INSTRUCTIONS TO FOLLOW
Set down exactly the lines in the records below that run from the line with "(537, 221) = (515, 190): black" to the line with "(468, 168) = (729, 510): pink", inclusive, and nothing more.

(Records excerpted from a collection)
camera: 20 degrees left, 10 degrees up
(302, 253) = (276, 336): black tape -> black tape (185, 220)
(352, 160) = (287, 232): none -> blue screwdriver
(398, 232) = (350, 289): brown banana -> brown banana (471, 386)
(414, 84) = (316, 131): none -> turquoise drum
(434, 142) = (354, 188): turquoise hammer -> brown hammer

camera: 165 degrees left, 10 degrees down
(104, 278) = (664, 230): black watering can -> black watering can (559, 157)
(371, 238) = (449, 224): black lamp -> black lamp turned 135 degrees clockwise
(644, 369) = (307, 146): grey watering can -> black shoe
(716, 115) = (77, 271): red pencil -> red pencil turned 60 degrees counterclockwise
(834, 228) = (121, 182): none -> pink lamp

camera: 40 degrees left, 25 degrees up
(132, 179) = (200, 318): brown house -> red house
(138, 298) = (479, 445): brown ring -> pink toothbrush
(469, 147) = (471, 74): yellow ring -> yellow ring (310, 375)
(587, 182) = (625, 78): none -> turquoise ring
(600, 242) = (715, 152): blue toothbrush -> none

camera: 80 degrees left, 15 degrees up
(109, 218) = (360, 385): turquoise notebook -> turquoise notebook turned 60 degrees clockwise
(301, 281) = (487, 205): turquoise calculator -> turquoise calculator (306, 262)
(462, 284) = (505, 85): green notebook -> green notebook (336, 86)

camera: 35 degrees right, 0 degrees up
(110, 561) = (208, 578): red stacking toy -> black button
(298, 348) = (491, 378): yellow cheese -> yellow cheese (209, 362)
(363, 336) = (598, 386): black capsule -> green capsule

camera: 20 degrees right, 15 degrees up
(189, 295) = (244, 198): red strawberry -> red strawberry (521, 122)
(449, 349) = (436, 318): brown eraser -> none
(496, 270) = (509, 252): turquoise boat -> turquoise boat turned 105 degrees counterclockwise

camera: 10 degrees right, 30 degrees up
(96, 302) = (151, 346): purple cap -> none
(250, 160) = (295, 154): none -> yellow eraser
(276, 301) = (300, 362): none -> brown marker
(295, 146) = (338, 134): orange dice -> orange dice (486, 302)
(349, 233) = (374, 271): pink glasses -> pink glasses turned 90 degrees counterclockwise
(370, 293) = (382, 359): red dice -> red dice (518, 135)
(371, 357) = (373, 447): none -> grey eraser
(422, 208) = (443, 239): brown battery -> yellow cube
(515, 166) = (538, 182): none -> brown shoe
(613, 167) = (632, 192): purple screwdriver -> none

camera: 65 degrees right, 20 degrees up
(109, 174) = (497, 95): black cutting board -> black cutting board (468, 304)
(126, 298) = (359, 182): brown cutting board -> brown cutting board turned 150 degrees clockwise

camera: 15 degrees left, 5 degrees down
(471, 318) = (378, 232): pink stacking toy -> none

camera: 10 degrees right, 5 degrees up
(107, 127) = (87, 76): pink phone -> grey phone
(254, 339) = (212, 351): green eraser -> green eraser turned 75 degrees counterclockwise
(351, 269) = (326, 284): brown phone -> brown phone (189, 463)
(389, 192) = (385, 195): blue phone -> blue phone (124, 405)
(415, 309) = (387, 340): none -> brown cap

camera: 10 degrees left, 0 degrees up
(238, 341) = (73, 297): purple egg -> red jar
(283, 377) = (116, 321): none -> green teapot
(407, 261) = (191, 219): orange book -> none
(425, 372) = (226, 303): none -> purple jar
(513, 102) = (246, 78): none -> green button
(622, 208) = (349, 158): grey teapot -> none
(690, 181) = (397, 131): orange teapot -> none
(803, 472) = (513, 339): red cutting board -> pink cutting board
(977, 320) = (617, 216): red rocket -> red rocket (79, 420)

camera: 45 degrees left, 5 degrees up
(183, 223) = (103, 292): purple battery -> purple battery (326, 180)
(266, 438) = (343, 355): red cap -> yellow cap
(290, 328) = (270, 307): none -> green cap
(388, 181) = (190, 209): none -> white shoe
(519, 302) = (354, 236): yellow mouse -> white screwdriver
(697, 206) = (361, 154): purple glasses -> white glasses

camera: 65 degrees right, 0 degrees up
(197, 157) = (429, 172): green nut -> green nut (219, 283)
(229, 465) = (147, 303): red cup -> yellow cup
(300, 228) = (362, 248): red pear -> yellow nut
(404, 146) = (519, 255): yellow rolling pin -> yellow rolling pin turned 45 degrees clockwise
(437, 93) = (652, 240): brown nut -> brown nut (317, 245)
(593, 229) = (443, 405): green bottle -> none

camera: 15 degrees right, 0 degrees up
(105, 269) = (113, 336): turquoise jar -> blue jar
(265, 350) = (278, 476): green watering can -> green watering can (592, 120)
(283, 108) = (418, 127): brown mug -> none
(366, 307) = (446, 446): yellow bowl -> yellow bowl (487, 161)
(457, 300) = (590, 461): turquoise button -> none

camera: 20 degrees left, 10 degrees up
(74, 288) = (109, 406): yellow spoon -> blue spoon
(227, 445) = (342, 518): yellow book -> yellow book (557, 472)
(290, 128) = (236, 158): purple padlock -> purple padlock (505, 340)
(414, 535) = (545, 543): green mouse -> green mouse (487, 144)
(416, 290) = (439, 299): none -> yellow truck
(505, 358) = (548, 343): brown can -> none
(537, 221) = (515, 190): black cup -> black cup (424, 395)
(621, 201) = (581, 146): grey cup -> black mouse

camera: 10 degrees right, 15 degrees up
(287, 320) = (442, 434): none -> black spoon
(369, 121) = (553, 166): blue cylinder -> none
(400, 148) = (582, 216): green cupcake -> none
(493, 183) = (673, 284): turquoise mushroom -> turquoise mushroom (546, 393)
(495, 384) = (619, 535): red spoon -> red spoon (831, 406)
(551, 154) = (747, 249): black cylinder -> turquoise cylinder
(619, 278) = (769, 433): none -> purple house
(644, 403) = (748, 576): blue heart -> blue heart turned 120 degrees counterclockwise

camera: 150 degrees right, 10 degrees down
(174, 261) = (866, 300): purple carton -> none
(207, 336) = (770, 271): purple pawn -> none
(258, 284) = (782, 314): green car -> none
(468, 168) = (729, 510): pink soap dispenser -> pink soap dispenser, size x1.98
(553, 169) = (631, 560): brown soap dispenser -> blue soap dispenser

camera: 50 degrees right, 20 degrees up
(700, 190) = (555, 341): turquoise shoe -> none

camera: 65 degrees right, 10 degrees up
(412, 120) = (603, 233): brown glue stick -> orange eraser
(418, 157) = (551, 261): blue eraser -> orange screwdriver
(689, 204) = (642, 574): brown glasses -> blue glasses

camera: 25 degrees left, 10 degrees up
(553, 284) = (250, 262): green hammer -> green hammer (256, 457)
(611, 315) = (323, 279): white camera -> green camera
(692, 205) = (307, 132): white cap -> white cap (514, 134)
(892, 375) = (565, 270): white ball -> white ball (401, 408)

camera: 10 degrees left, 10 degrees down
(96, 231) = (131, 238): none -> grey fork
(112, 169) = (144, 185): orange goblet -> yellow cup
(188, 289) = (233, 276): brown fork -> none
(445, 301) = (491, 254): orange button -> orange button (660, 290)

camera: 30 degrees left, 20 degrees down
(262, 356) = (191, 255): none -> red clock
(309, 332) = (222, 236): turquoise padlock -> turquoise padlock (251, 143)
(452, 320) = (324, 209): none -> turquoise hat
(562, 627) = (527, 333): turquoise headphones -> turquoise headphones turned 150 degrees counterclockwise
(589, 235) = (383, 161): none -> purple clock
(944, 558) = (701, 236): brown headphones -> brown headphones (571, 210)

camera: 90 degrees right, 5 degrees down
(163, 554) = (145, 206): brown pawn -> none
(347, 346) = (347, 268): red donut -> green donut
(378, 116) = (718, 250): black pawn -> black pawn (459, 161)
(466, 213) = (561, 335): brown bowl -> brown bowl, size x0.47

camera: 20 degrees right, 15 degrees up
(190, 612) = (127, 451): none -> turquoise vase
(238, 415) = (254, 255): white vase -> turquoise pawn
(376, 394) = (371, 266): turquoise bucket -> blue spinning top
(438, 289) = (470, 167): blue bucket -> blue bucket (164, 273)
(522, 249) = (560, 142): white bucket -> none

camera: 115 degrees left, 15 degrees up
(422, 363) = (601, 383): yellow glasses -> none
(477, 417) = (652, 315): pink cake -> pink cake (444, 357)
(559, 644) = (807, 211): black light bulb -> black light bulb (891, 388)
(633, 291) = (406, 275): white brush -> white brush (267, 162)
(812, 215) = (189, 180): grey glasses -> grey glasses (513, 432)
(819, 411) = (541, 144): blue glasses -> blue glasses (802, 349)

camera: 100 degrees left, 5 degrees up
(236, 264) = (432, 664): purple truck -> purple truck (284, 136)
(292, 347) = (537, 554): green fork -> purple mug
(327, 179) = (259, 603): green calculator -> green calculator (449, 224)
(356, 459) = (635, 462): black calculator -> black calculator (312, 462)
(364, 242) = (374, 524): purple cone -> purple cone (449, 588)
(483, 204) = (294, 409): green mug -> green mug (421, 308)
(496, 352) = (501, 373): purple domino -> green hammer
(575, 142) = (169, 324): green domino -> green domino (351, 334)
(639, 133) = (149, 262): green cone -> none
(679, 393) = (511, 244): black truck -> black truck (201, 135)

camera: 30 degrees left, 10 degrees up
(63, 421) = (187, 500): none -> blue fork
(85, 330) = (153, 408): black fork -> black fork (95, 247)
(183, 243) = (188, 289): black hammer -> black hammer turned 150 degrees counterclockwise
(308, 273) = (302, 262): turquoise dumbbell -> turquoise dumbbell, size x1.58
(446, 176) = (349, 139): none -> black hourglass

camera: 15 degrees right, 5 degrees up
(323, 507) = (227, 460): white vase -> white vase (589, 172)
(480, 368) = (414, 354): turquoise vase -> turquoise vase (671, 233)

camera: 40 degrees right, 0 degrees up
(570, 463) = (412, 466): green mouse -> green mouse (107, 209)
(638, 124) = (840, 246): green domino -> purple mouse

SOLUTION TO THIS TASK
(537, 221) = (515, 190): black cup -> black cup (424, 395)
(621, 201) = (581, 146): grey cup -> black mouse

camera: 10 degrees right, 15 degrees up
(287, 320) = (442, 434): none -> black spoon
(369, 121) = (553, 166): blue cylinder -> none
(400, 148) = (582, 216): green cupcake -> none
(493, 183) = (673, 284): turquoise mushroom -> turquoise mushroom (546, 393)
(495, 384) = (619, 535): red spoon -> red spoon (831, 406)
(551, 154) = (747, 249): black cylinder -> turquoise cylinder
(619, 278) = (769, 433): none -> purple house
(644, 403) = (748, 576): blue heart -> blue heart turned 120 degrees counterclockwise

camera: 150 degrees right, 10 degrees down
(174, 261) = (866, 300): purple carton -> none
(207, 336) = (770, 271): purple pawn -> none
(258, 284) = (782, 314): green car -> none
(468, 168) = (729, 510): pink soap dispenser -> pink soap dispenser, size x1.98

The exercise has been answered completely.